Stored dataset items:

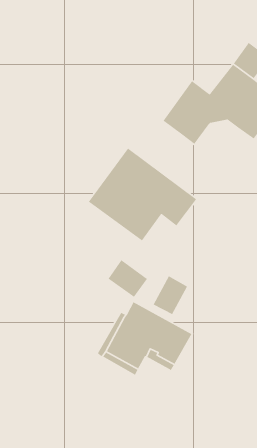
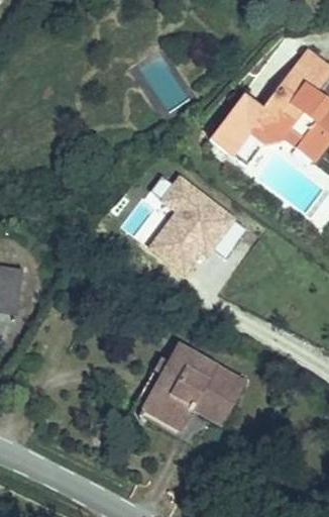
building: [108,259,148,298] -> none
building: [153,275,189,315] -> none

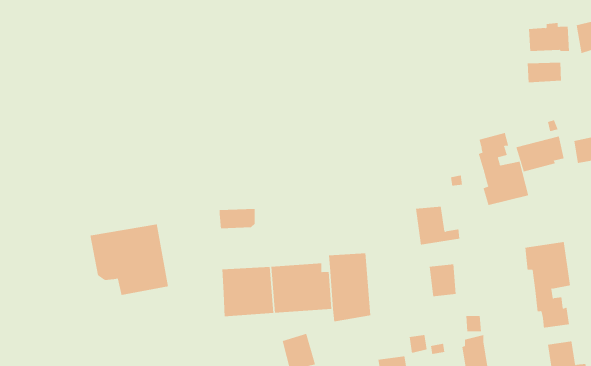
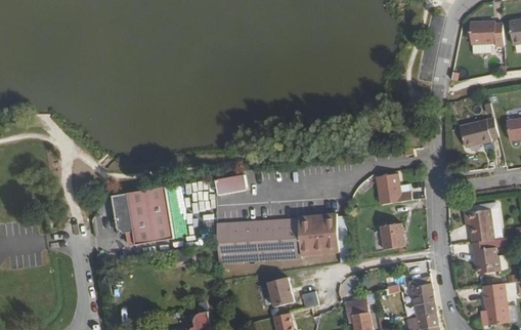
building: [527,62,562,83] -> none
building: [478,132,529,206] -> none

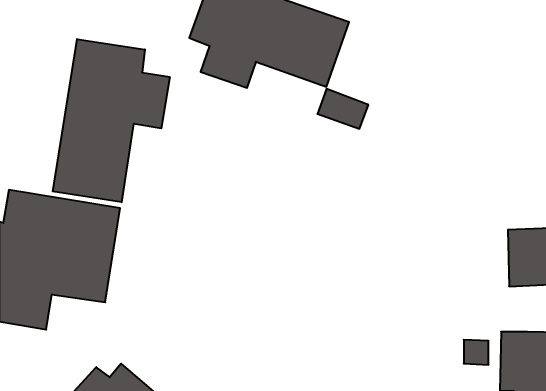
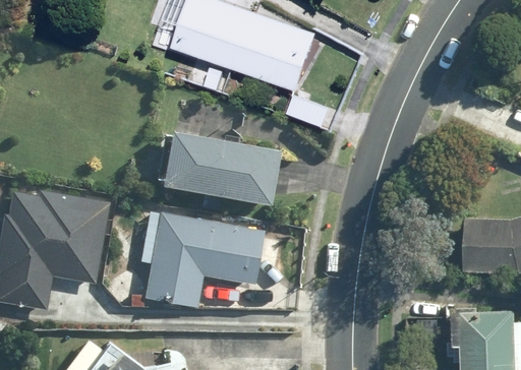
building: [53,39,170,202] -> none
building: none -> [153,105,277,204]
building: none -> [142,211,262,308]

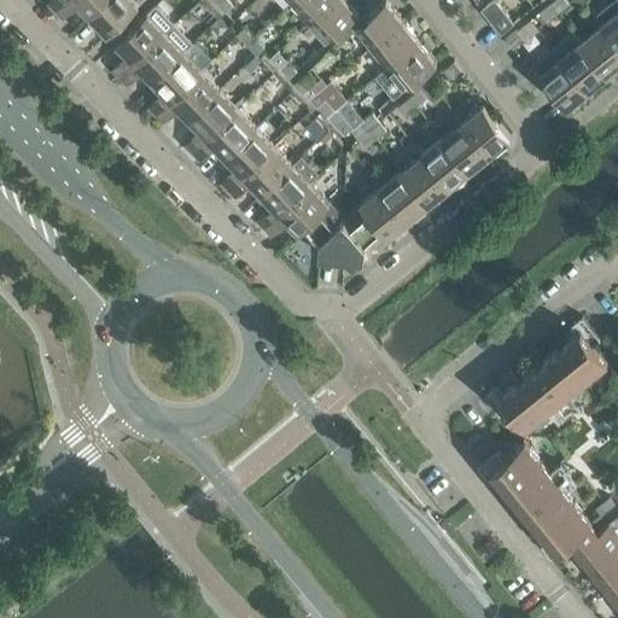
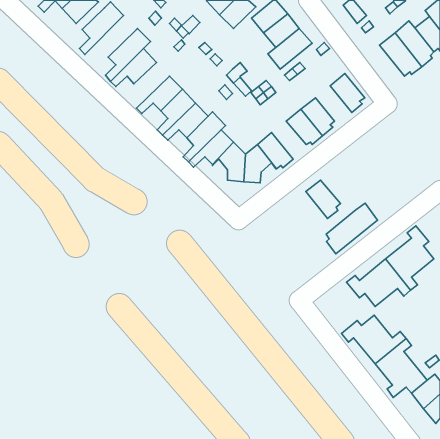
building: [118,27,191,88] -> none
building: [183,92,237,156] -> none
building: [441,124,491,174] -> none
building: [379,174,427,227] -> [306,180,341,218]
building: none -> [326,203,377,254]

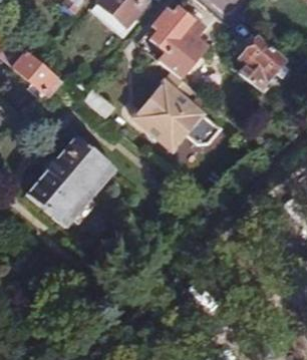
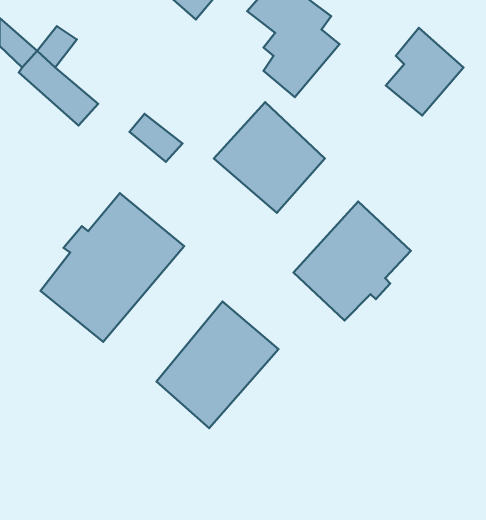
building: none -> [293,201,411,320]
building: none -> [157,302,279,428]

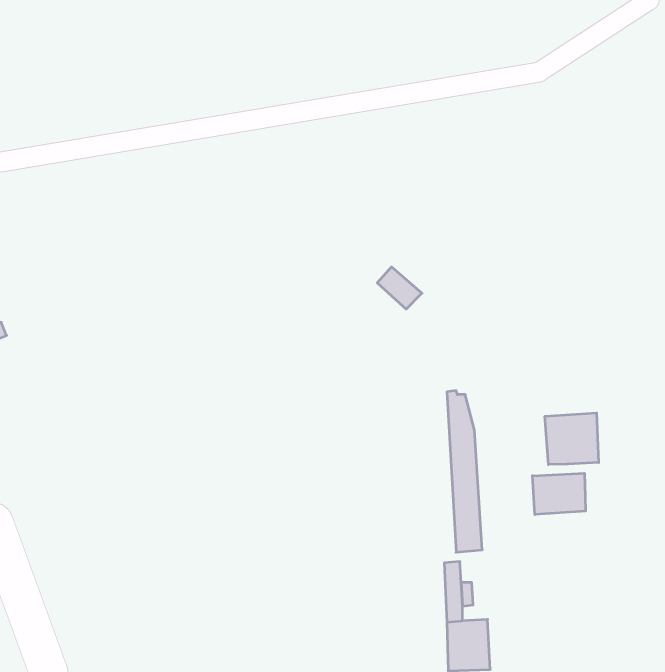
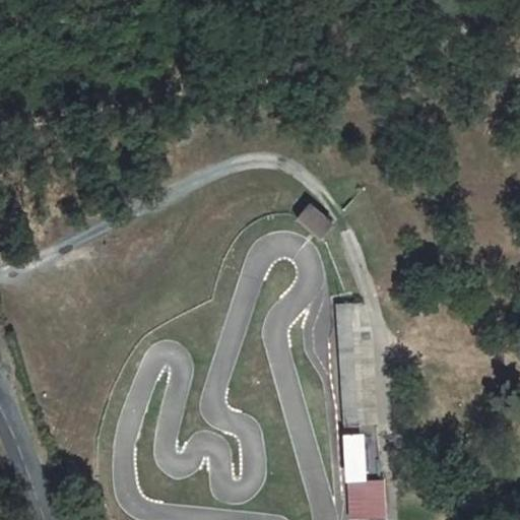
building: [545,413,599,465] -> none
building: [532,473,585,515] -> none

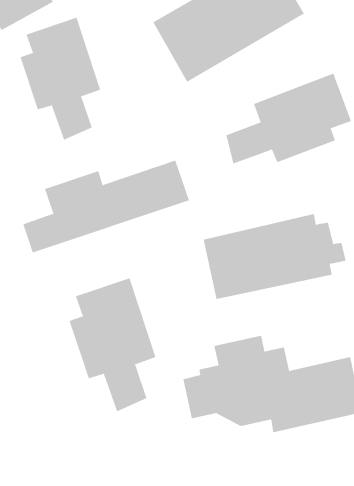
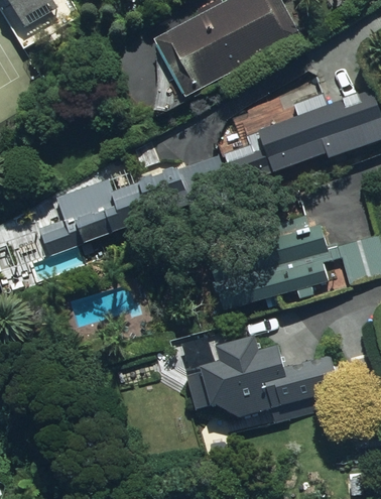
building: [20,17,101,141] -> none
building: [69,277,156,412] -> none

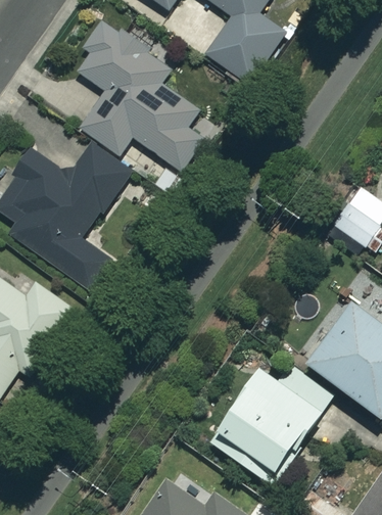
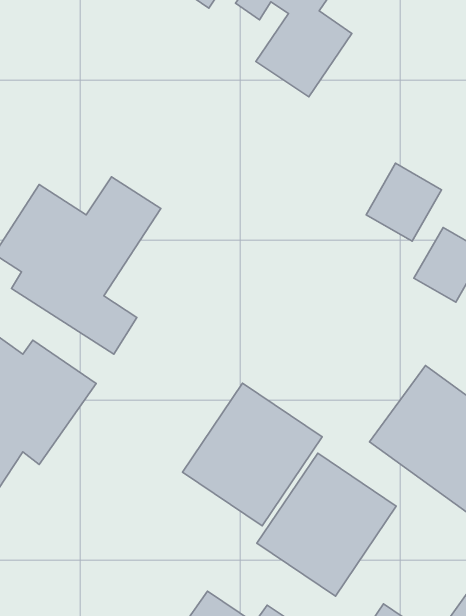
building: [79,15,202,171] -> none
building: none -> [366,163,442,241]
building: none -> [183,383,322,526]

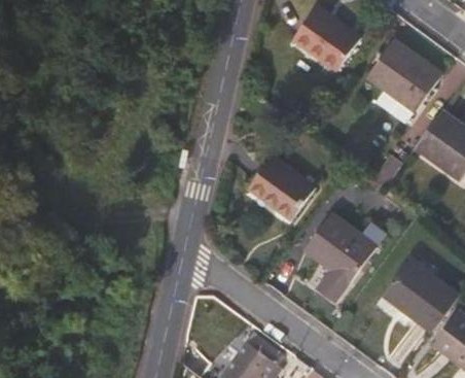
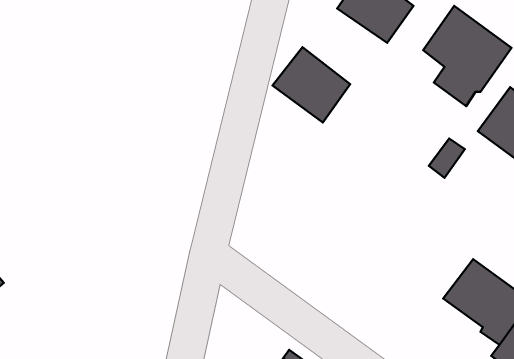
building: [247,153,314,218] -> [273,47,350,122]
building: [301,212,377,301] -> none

> WORK TASK:
Repeat the data exactly, without the pictures.

> ANSWER TO THE PROBLEM:
building: [108,259,148,298] -> none
building: [153,275,189,315] -> none

building: [527,62,562,83] -> none
building: [478,132,529,206] -> none

building: [53,39,170,202] -> none
building: none -> [153,105,277,204]
building: none -> [142,211,262,308]

building: [118,27,191,88] -> none
building: [183,92,237,156] -> none
building: [441,124,491,174] -> none
building: [379,174,427,227] -> [306,180,341,218]
building: none -> [326,203,377,254]

building: none -> [293,201,411,320]
building: none -> [157,302,279,428]

building: [545,413,599,465] -> none
building: [532,473,585,515] -> none

building: [20,17,101,141] -> none
building: [69,277,156,412] -> none

building: [79,15,202,171] -> none
building: none -> [366,163,442,241]
building: none -> [183,383,322,526]

building: [247,153,314,218] -> [273,47,350,122]
building: [301,212,377,301] -> none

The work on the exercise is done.